Each line in the entries below that contains the word "minus" counts once. Report how many there are and nothing more.

[Dataset items]

_ _ _ _ _

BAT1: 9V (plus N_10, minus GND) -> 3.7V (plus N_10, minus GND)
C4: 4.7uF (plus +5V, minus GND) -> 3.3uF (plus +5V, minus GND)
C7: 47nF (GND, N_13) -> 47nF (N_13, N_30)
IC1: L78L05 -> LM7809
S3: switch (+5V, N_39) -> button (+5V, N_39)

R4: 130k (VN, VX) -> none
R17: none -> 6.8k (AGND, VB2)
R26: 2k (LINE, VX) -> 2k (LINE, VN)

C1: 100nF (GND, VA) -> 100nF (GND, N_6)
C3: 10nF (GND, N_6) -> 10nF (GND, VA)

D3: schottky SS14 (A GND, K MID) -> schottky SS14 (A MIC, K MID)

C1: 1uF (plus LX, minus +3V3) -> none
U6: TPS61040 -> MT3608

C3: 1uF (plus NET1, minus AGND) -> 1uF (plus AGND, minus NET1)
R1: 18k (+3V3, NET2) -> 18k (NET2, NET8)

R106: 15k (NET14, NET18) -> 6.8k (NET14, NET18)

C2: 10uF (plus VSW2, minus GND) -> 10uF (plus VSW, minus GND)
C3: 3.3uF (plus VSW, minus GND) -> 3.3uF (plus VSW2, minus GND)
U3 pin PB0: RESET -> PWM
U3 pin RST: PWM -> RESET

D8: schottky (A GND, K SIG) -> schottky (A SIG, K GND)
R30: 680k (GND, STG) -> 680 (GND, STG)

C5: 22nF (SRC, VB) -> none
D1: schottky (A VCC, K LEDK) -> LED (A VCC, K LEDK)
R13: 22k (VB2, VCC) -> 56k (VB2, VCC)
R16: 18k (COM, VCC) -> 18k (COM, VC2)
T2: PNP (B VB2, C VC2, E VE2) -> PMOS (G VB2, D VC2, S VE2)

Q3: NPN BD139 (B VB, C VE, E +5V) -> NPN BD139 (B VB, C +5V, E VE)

_ _ _ _ _

→ **COMPLETED TASK**: 6